About this exercise: Restate each entry word for word. Keep every detail intact.

(Data excerpts)
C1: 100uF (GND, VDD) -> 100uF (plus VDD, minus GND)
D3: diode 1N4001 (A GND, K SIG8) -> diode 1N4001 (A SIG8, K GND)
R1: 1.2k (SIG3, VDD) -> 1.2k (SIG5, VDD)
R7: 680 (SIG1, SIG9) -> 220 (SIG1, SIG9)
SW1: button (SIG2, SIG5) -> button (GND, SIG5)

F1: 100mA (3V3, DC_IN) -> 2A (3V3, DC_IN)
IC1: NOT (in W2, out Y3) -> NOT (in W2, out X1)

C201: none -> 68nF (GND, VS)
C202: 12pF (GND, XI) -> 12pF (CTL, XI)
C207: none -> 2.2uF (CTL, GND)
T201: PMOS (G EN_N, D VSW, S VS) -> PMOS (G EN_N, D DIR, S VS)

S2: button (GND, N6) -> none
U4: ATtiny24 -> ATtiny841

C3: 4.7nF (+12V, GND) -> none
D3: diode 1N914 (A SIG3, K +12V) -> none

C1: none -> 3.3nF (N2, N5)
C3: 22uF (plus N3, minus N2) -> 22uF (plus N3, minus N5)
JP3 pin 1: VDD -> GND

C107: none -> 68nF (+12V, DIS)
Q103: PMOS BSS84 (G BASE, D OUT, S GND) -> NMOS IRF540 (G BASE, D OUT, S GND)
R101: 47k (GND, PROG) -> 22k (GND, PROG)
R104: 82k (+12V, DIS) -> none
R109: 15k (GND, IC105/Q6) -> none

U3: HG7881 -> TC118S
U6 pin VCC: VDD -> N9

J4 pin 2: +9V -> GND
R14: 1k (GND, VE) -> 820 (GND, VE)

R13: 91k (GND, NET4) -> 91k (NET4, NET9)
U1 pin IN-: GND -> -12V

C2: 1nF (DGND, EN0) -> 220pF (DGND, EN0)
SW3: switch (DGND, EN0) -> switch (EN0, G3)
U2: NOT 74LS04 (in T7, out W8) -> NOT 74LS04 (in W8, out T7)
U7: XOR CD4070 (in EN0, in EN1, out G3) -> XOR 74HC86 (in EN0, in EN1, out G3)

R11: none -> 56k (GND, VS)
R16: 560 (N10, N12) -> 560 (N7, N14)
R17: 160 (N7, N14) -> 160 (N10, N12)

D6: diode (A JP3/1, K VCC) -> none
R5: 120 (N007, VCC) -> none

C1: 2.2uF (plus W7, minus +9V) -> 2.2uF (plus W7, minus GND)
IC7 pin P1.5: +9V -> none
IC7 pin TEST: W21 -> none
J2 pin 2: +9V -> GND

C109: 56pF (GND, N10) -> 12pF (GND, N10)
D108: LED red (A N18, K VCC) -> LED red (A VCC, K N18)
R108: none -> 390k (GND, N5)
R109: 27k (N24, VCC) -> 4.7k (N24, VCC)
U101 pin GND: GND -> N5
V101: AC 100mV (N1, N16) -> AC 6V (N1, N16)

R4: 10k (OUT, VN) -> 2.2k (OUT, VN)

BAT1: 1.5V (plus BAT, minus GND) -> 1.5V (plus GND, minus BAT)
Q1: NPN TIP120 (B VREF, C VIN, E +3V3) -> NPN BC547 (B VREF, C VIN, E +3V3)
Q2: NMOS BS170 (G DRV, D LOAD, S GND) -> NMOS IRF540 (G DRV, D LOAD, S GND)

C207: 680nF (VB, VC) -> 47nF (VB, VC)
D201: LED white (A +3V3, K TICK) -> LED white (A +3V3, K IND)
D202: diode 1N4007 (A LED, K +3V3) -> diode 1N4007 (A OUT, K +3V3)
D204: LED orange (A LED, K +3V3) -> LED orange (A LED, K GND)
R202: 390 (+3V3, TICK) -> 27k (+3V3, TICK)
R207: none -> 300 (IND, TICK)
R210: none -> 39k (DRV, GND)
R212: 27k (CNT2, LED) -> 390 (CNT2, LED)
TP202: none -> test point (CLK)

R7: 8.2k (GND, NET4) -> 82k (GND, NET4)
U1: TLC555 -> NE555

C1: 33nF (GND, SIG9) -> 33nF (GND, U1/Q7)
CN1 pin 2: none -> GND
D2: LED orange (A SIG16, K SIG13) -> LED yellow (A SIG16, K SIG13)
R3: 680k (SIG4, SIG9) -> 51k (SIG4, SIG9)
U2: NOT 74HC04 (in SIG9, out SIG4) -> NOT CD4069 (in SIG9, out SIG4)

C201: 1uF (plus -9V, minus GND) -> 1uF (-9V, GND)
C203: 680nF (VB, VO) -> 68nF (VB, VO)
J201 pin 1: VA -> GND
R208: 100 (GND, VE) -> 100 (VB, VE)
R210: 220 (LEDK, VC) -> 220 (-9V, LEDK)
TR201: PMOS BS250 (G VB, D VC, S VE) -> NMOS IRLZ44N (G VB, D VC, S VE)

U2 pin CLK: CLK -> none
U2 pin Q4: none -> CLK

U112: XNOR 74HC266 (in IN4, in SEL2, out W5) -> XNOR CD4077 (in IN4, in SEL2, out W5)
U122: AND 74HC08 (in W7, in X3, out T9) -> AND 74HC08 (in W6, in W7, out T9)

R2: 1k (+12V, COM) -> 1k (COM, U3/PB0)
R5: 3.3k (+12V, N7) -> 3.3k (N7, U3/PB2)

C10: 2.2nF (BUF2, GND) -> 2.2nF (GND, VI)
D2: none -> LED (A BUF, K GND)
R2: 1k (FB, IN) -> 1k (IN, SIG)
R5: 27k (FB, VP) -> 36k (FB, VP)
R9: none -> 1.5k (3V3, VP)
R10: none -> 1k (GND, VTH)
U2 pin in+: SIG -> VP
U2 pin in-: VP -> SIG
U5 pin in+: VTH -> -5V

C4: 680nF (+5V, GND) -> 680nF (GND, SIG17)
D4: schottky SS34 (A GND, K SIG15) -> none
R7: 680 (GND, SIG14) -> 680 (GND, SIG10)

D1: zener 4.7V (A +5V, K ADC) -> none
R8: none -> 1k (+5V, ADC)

Solution to the exercise:
C1: 100uF (GND, VDD) -> 100uF (plus VDD, minus GND)
D3: diode 1N4001 (A GND, K SIG8) -> diode 1N4001 (A SIG8, K GND)
R1: 1.2k (SIG3, VDD) -> 1.2k (SIG5, VDD)
R7: 680 (SIG1, SIG9) -> 220 (SIG1, SIG9)
SW1: button (SIG2, SIG5) -> button (GND, SIG5)

F1: 100mA (3V3, DC_IN) -> 2A (3V3, DC_IN)
IC1: NOT (in W2, out Y3) -> NOT (in W2, out X1)

C201: none -> 68nF (GND, VS)
C202: 12pF (GND, XI) -> 12pF (CTL, XI)
C207: none -> 2.2uF (CTL, GND)
T201: PMOS (G EN_N, D VSW, S VS) -> PMOS (G EN_N, D DIR, S VS)

S2: button (GND, N6) -> none
U4: ATtiny24 -> ATtiny841

C3: 4.7nF (+12V, GND) -> none
D3: diode 1N914 (A SIG3, K +12V) -> none

C1: none -> 3.3nF (N2, N5)
C3: 22uF (plus N3, minus N2) -> 22uF (plus N3, minus N5)
JP3 pin 1: VDD -> GND

C107: none -> 68nF (+12V, DIS)
Q103: PMOS BSS84 (G BASE, D OUT, S GND) -> NMOS IRF540 (G BASE, D OUT, S GND)
R101: 47k (GND, PROG) -> 22k (GND, PROG)
R104: 82k (+12V, DIS) -> none
R109: 15k (GND, IC105/Q6) -> none

U3: HG7881 -> TC118S
U6 pin VCC: VDD -> N9

J4 pin 2: +9V -> GND
R14: 1k (GND, VE) -> 820 (GND, VE)

R13: 91k (GND, NET4) -> 91k (NET4, NET9)
U1 pin IN-: GND -> -12V

C2: 1nF (DGND, EN0) -> 220pF (DGND, EN0)
SW3: switch (DGND, EN0) -> switch (EN0, G3)
U2: NOT 74LS04 (in T7, out W8) -> NOT 74LS04 (in W8, out T7)
U7: XOR CD4070 (in EN0, in EN1, out G3) -> XOR 74HC86 (in EN0, in EN1, out G3)

R11: none -> 56k (GND, VS)
R16: 560 (N10, N12) -> 560 (N7, N14)
R17: 160 (N7, N14) -> 160 (N10, N12)

D6: diode (A JP3/1, K VCC) -> none
R5: 120 (N007, VCC) -> none

C1: 2.2uF (plus W7, minus +9V) -> 2.2uF (plus W7, minus GND)
IC7 pin P1.5: +9V -> none
IC7 pin TEST: W21 -> none
J2 pin 2: +9V -> GND

C109: 56pF (GND, N10) -> 12pF (GND, N10)
D108: LED red (A N18, K VCC) -> LED red (A VCC, K N18)
R108: none -> 390k (GND, N5)
R109: 27k (N24, VCC) -> 4.7k (N24, VCC)
U101 pin GND: GND -> N5
V101: AC 100mV (N1, N16) -> AC 6V (N1, N16)

R4: 10k (OUT, VN) -> 2.2k (OUT, VN)

BAT1: 1.5V (plus BAT, minus GND) -> 1.5V (plus GND, minus BAT)
Q1: NPN TIP120 (B VREF, C VIN, E +3V3) -> NPN BC547 (B VREF, C VIN, E +3V3)
Q2: NMOS BS170 (G DRV, D LOAD, S GND) -> NMOS IRF540 (G DRV, D LOAD, S GND)

C207: 680nF (VB, VC) -> 47nF (VB, VC)
D201: LED white (A +3V3, K TICK) -> LED white (A +3V3, K IND)
D202: diode 1N4007 (A LED, K +3V3) -> diode 1N4007 (A OUT, K +3V3)
D204: LED orange (A LED, K +3V3) -> LED orange (A LED, K GND)
R202: 390 (+3V3, TICK) -> 27k (+3V3, TICK)
R207: none -> 300 (IND, TICK)
R210: none -> 39k (DRV, GND)
R212: 27k (CNT2, LED) -> 390 (CNT2, LED)
TP202: none -> test point (CLK)

R7: 8.2k (GND, NET4) -> 82k (GND, NET4)
U1: TLC555 -> NE555

C1: 33nF (GND, SIG9) -> 33nF (GND, U1/Q7)
CN1 pin 2: none -> GND
D2: LED orange (A SIG16, K SIG13) -> LED yellow (A SIG16, K SIG13)
R3: 680k (SIG4, SIG9) -> 51k (SIG4, SIG9)
U2: NOT 74HC04 (in SIG9, out SIG4) -> NOT CD4069 (in SIG9, out SIG4)

C201: 1uF (plus -9V, minus GND) -> 1uF (-9V, GND)
C203: 680nF (VB, VO) -> 68nF (VB, VO)
J201 pin 1: VA -> GND
R208: 100 (GND, VE) -> 100 (VB, VE)
R210: 220 (LEDK, VC) -> 220 (-9V, LEDK)
TR201: PMOS BS250 (G VB, D VC, S VE) -> NMOS IRLZ44N (G VB, D VC, S VE)

U2 pin CLK: CLK -> none
U2 pin Q4: none -> CLK

U112: XNOR 74HC266 (in IN4, in SEL2, out W5) -> XNOR CD4077 (in IN4, in SEL2, out W5)
U122: AND 74HC08 (in W7, in X3, out T9) -> AND 74HC08 (in W6, in W7, out T9)

R2: 1k (+12V, COM) -> 1k (COM, U3/PB0)
R5: 3.3k (+12V, N7) -> 3.3k (N7, U3/PB2)

C10: 2.2nF (BUF2, GND) -> 2.2nF (GND, VI)
D2: none -> LED (A BUF, K GND)
R2: 1k (FB, IN) -> 1k (IN, SIG)
R5: 27k (FB, VP) -> 36k (FB, VP)
R9: none -> 1.5k (3V3, VP)
R10: none -> 1k (GND, VTH)
U2 pin in+: SIG -> VP
U2 pin in-: VP -> SIG
U5 pin in+: VTH -> -5V

C4: 680nF (+5V, GND) -> 680nF (GND, SIG17)
D4: schottky SS34 (A GND, K SIG15) -> none
R7: 680 (GND, SIG14) -> 680 (GND, SIG10)

D1: zener 4.7V (A +5V, K ADC) -> none
R8: none -> 1k (+5V, ADC)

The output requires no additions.